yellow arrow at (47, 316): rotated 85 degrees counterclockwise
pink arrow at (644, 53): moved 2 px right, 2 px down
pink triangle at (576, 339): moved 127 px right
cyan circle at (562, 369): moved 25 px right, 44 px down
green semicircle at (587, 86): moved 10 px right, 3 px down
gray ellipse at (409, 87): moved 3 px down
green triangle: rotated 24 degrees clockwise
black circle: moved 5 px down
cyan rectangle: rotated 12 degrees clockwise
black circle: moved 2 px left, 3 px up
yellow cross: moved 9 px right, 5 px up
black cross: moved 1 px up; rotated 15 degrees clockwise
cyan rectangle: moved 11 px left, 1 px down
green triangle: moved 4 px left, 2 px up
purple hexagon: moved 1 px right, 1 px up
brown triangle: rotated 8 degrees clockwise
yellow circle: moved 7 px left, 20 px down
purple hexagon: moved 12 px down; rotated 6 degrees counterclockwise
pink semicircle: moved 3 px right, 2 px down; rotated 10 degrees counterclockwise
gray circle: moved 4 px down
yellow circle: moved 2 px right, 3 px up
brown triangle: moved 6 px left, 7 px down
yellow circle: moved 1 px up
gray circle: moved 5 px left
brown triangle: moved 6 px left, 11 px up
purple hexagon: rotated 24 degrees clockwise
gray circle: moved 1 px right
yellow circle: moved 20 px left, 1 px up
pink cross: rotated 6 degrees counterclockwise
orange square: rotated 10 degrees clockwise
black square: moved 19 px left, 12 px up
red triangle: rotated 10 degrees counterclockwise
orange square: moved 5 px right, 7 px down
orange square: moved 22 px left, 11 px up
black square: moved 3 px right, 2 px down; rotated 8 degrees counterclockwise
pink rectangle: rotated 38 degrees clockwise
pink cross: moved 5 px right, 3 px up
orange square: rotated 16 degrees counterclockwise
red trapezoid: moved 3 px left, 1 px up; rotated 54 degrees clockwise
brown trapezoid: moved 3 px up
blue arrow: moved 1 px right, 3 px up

§ Aim of the exercise
Render every line of the data above as a JSON list of strings, with one string per line and no blank lines.

§ Task answer
[
  "yellow arrow at (47, 316): rotated 85 degrees counterclockwise",
  "pink arrow at (644, 53): moved 2 px right, 2 px down",
  "pink triangle at (576, 339): moved 127 px right",
  "cyan circle at (562, 369): moved 25 px right, 44 px down",
  "green semicircle at (587, 86): moved 10 px right, 3 px down",
  "gray ellipse at (409, 87): moved 3 px down",
  "green triangle: rotated 24 degrees clockwise",
  "black circle: moved 5 px down",
  "cyan rectangle: rotated 12 degrees clockwise",
  "black circle: moved 2 px left, 3 px up",
  "yellow cross: moved 9 px right, 5 px up",
  "black cross: moved 1 px up; rotated 15 degrees clockwise",
  "cyan rectangle: moved 11 px left, 1 px down",
  "green triangle: moved 4 px left, 2 px up",
  "purple hexagon: moved 1 px right, 1 px up",
  "brown triangle: rotated 8 degrees clockwise",
  "yellow circle: moved 7 px left, 20 px down",
  "purple hexagon: moved 12 px down; rotated 6 degrees counterclockwise",
  "pink semicircle: moved 3 px right, 2 px down; rotated 10 degrees counterclockwise",
  "gray circle: moved 4 px down",
  "yellow circle: moved 2 px right, 3 px up",
  "brown triangle: moved 6 px left, 7 px down",
  "yellow circle: moved 1 px up",
  "gray circle: moved 5 px left",
  "brown triangle: moved 6 px left, 11 px up",
  "purple hexagon: rotated 24 degrees clockwise",
  "gray circle: moved 1 px right",
  "yellow circle: moved 20 px left, 1 px up",
  "pink cross: rotated 6 degrees counterclockwise",
  "orange square: rotated 10 degrees clockwise",
  "black square: moved 19 px left, 12 px up",
  "red triangle: rotated 10 degrees counterclockwise",
  "orange square: moved 5 px right, 7 px down",
  "orange square: moved 22 px left, 11 px up",
  "black square: moved 3 px right, 2 px down; rotated 8 degrees counterclockwise",
  "pink rectangle: rotated 38 degrees clockwise",
  "pink cross: moved 5 px right, 3 px up",
  "orange square: rotated 16 degrees counterclockwise",
  "red trapezoid: moved 3 px left, 1 px up; rotated 54 degrees clockwise",
  "brown trapezoid: moved 3 px up",
  "blue arrow: moved 1 px right, 3 px up"
]